■ **Assignment**:
Give the line with "red square: (308, 842)" again, along with every line below it to the end of the records, word for word.

■ **Data in this exercise**:
=-=-=

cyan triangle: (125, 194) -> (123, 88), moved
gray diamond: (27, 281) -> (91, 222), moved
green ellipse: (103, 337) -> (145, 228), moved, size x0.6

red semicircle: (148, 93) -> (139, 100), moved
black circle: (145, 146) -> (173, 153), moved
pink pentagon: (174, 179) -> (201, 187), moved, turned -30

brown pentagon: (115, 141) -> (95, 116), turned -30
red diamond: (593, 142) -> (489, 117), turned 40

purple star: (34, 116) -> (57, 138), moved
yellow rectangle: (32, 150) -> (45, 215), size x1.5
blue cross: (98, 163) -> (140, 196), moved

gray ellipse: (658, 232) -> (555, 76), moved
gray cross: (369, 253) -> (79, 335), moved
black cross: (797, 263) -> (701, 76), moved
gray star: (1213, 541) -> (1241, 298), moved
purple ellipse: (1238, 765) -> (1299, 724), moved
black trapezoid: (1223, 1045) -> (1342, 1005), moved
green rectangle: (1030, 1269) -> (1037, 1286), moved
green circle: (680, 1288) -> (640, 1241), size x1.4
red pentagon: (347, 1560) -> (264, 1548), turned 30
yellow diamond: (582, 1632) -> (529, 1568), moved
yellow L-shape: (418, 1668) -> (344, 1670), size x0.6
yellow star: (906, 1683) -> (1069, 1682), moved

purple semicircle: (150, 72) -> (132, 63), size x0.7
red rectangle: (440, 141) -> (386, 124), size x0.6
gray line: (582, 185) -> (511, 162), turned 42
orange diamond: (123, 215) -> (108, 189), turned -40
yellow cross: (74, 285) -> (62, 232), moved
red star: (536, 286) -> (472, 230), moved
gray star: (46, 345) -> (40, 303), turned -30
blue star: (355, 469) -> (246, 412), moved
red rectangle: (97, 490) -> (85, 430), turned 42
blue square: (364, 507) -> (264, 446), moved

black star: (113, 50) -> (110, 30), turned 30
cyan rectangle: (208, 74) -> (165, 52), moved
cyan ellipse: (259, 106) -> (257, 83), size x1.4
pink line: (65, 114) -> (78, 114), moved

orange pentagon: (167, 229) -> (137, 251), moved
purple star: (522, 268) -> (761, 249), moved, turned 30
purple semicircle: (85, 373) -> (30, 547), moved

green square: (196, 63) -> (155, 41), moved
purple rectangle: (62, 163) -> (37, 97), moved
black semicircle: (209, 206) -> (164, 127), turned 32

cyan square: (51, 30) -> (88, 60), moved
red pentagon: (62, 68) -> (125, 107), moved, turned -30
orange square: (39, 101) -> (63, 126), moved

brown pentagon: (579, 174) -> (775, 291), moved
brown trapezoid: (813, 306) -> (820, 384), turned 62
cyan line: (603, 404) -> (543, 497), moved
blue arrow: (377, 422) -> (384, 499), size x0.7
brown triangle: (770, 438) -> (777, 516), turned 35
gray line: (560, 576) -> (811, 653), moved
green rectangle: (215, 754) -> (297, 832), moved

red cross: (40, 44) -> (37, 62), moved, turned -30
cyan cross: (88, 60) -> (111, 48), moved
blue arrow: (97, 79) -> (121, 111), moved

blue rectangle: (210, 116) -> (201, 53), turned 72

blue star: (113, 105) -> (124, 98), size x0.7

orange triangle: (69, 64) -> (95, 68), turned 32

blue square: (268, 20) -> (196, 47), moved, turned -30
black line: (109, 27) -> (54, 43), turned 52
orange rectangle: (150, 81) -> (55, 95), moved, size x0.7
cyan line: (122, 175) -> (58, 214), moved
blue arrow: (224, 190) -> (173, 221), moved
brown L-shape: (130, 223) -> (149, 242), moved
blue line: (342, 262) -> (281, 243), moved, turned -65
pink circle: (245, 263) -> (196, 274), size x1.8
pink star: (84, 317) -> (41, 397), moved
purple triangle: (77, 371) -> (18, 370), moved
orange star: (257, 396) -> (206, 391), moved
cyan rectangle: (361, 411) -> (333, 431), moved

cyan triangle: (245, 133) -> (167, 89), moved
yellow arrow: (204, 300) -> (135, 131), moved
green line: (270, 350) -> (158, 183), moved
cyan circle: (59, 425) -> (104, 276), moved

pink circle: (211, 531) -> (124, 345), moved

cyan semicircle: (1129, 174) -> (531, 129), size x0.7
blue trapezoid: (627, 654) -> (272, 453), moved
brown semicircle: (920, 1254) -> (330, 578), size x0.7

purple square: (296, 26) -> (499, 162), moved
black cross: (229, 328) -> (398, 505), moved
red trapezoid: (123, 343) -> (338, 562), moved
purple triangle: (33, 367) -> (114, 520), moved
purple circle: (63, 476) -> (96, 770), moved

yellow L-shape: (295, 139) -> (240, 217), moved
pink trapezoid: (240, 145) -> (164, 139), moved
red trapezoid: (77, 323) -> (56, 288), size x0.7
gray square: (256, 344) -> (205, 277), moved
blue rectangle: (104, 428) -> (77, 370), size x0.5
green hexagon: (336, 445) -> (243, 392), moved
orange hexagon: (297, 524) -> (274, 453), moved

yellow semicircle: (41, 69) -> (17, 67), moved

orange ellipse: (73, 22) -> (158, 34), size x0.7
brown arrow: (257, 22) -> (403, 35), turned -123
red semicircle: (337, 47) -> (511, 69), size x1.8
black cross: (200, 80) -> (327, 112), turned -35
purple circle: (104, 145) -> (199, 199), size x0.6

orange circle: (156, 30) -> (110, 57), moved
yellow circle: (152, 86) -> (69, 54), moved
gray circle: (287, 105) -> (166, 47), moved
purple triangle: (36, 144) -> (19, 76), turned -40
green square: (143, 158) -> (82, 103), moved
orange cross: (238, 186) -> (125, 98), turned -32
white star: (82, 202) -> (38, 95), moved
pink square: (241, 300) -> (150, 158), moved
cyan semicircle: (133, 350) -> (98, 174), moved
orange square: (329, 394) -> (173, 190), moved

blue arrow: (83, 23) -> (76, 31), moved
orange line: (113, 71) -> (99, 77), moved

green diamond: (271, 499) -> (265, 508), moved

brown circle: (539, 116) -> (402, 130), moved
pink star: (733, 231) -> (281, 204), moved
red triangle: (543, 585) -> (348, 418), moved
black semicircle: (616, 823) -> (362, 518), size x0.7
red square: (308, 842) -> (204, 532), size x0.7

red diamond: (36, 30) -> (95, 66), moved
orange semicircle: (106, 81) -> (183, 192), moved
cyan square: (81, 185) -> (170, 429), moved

=-=-=

■ **Solution**:
red square: (308, 842) -> (204, 532), size x0.7

red diamond: (36, 30) -> (95, 66), moved
orange semicircle: (106, 81) -> (183, 192), moved
cyan square: (81, 185) -> (170, 429), moved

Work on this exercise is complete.